### EXERCISE DATA ###

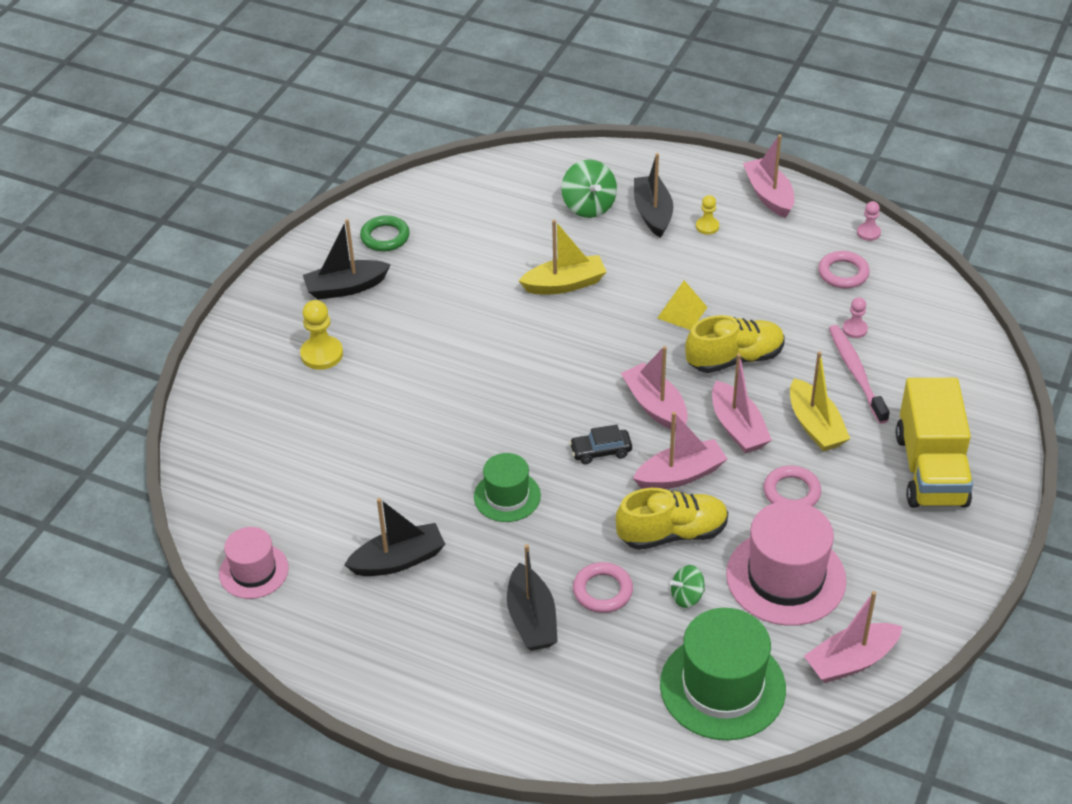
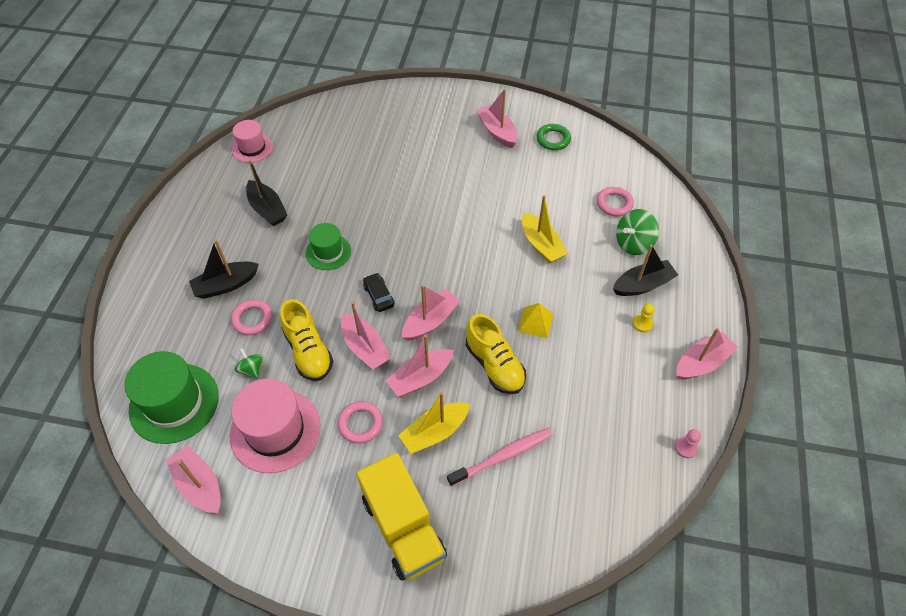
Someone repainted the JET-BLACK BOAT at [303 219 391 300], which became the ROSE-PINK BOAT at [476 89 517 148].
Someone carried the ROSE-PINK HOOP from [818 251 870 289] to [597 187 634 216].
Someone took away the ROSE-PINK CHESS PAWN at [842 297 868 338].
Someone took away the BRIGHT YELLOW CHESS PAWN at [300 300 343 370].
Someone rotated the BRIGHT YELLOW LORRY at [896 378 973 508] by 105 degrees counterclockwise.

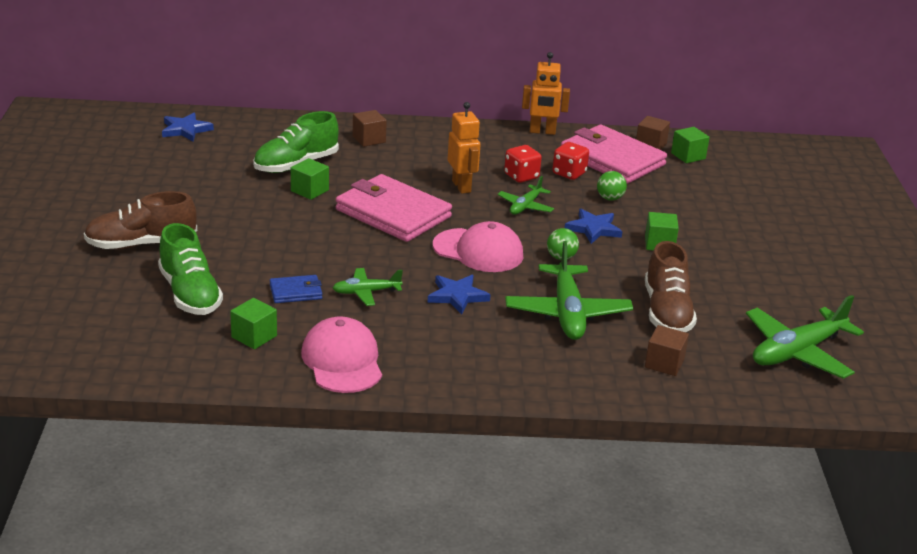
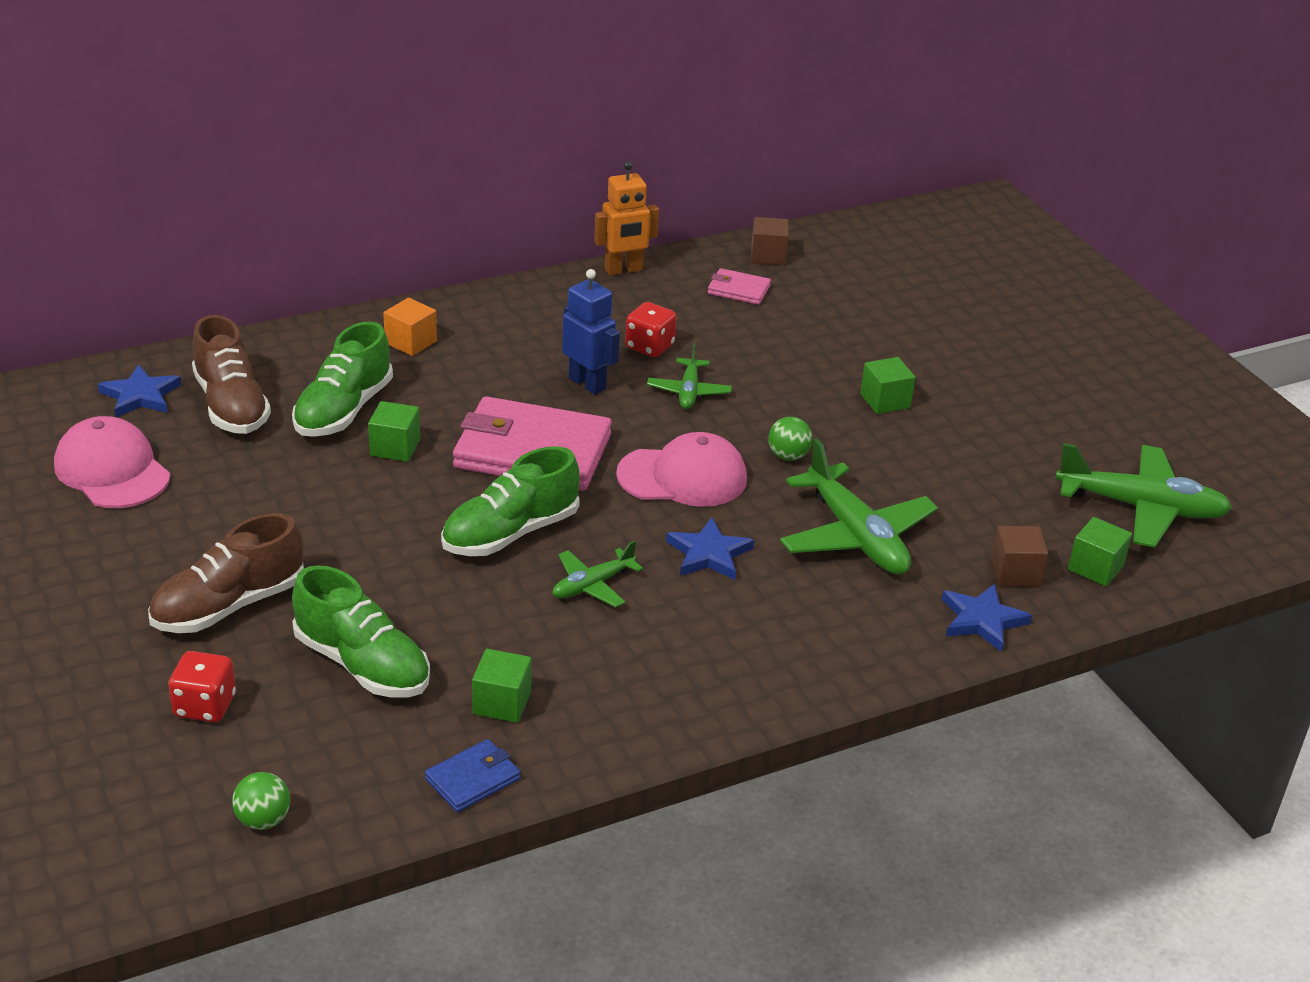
Someone repainted the ORANGE TOY ROBOT at [448 102 481 194], which became the COBALT TOY ROBOT at [562 269 620 395].
Someone repainted the RUSSET SOLID CUBE at [353 110 387 147], which became the ORANGE SOLID CUBE at [383 298 437 356].
Someone scaled the ROSE-PINK CARD WALLET at [561 124 667 184] by 0.46.
Someone carried the LEAF-GREEN SOLID CUBE from [671 127 710 163] to [1068 517 1132 586].
Someone carried the SCARLET DIE from [553 142 589 180] to [169 651 236 723].
Someone carried the LEAF-GREEN SPHERE from [597 171 627 200] to [232 772 290 830].
Someone carried the COBALT STAR SHAPE from [565 209 623 244] to [942 584 1032 652].
Someone carried the RUSSET SNEAKER from [645 241 697 332] to [192 315 271 434].
Someone carried the COBALT CARD WALLET from [270 275 322 303] to [425 739 521 812].
Someone rotated the LEAF-GREEN PLANE at [746 295 864 379] by 105 degrees counterclockwise.
Someone carried the ROSE-PINK CAP from [301 316 382 393] to [54 416 170 508].
Someone put down the LEAF-GREEN SNEAKER at [441 446 580 556].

###

DIRECTIONS: Without the pictures, transcribe exactly the lines above from the one containing "Someone rotated the BRIGHT" through the last.

OUTPUT FOR THIS TASK:
Someone rotated the BRIGHT YELLOW LORRY at [896 378 973 508] by 105 degrees counterclockwise.

Someone repainted the ORANGE TOY ROBOT at [448 102 481 194], which became the COBALT TOY ROBOT at [562 269 620 395].
Someone repainted the RUSSET SOLID CUBE at [353 110 387 147], which became the ORANGE SOLID CUBE at [383 298 437 356].
Someone scaled the ROSE-PINK CARD WALLET at [561 124 667 184] by 0.46.
Someone carried the LEAF-GREEN SOLID CUBE from [671 127 710 163] to [1068 517 1132 586].
Someone carried the SCARLET DIE from [553 142 589 180] to [169 651 236 723].
Someone carried the LEAF-GREEN SPHERE from [597 171 627 200] to [232 772 290 830].
Someone carried the COBALT STAR SHAPE from [565 209 623 244] to [942 584 1032 652].
Someone carried the RUSSET SNEAKER from [645 241 697 332] to [192 315 271 434].
Someone carried the COBALT CARD WALLET from [270 275 322 303] to [425 739 521 812].
Someone rotated the LEAF-GREEN PLANE at [746 295 864 379] by 105 degrees counterclockwise.
Someone carried the ROSE-PINK CAP from [301 316 382 393] to [54 416 170 508].
Someone put down the LEAF-GREEN SNEAKER at [441 446 580 556].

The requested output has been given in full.